*PROMPT*:
When you reach the line in the data below that contains "cyan square at", please start repeating lines exactly, and stop after the line that contains "orange circle at (74, 398): moved 47 px down", repeating nothing else.

*PROVIDED RECORDS*:

········

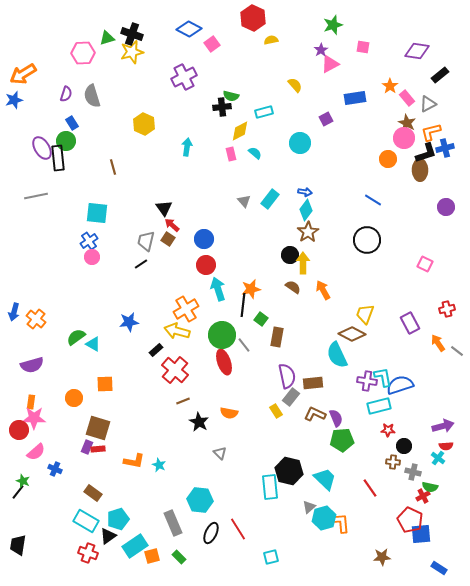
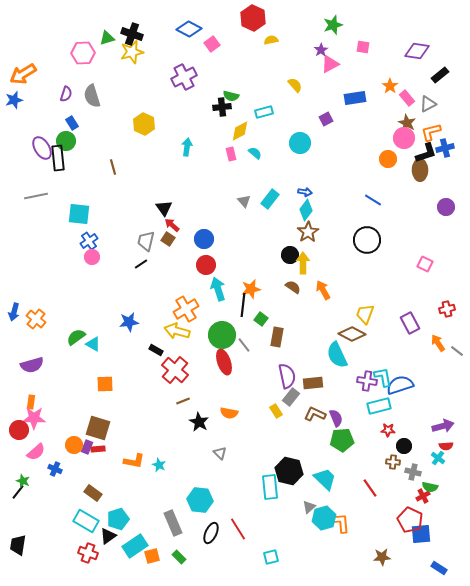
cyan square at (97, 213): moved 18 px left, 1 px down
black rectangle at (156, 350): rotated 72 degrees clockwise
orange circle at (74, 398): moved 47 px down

········

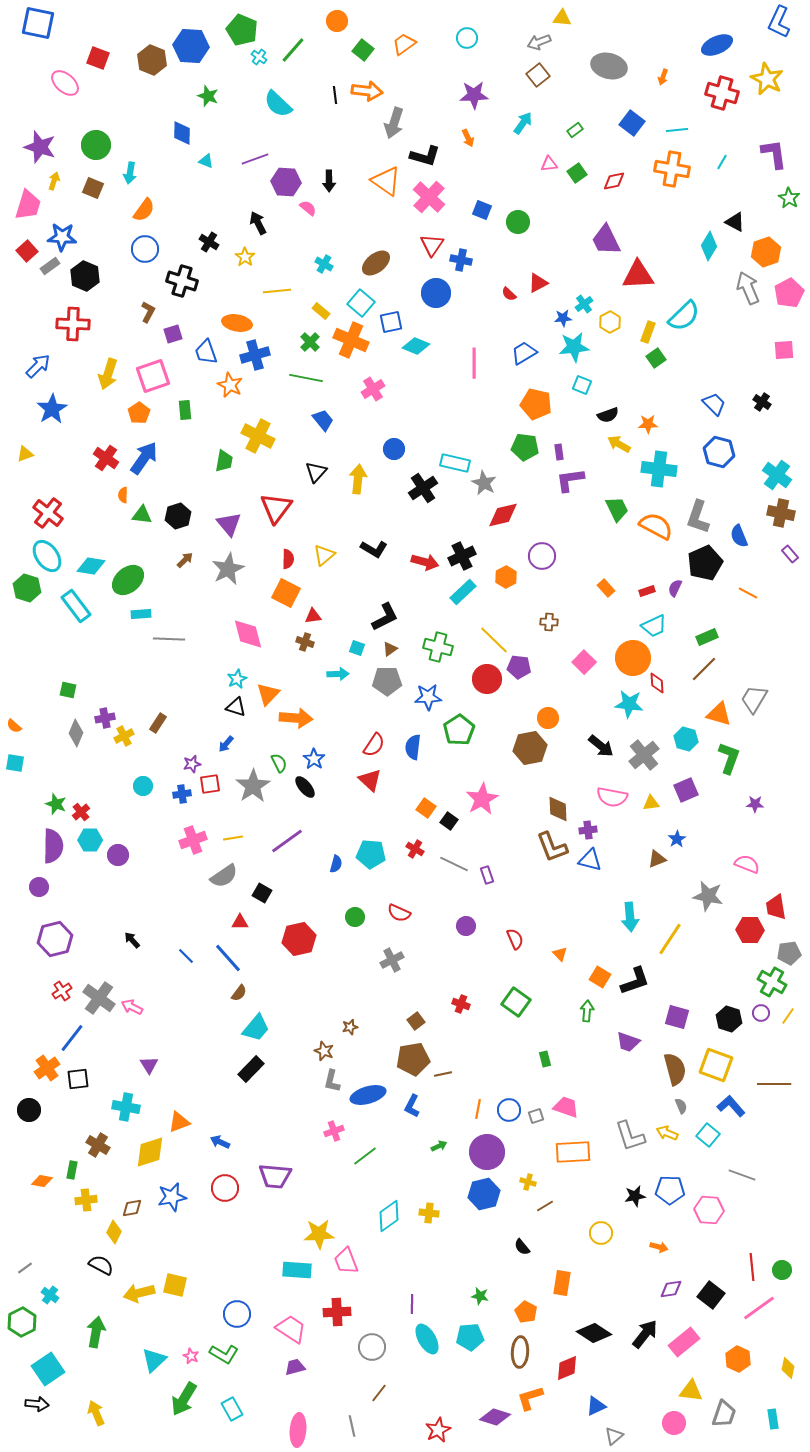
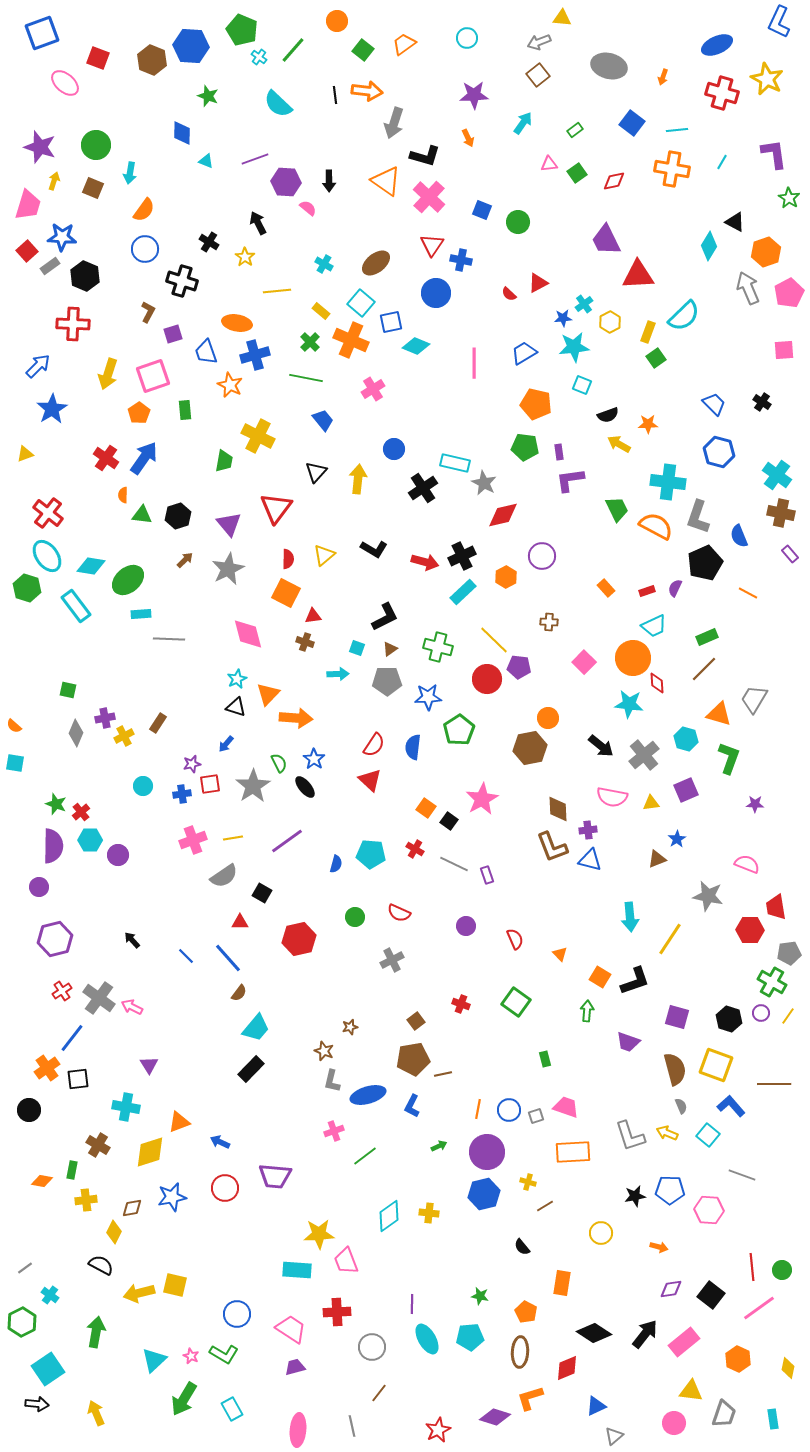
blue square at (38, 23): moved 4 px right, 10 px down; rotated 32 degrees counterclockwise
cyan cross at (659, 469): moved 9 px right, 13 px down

········

*SOLUTION BELOW*:
cyan square at (97, 213): moved 18 px left, 1 px down
black rectangle at (156, 350): rotated 72 degrees clockwise
orange circle at (74, 398): moved 47 px down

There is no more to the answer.